» Recorded information:
____

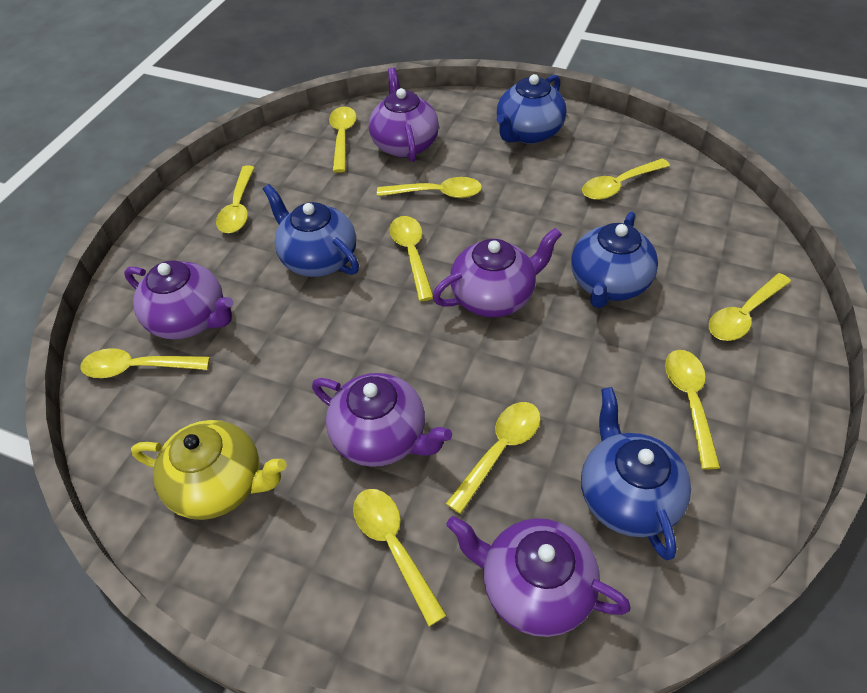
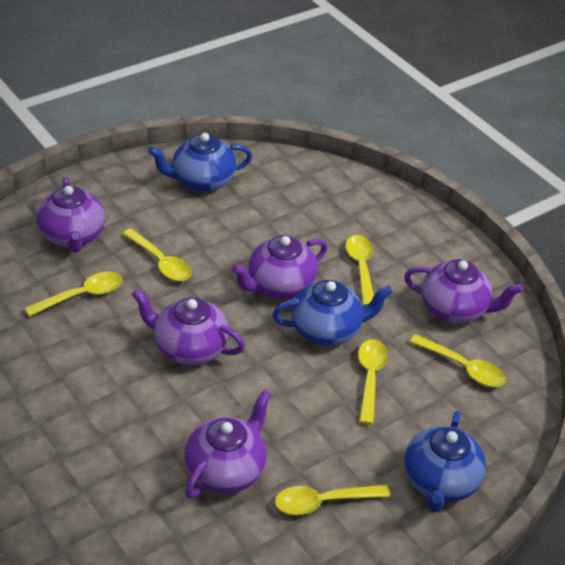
blue teapot: 4 -> 3
yellow spoon: 10 -> 6
yellow teapot: 1 -> 0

____

A faithful copy of all the data above is required, printed exactly and with no pictures.

» Task result:
blue teapot: 4 -> 3
yellow spoon: 10 -> 6
yellow teapot: 1 -> 0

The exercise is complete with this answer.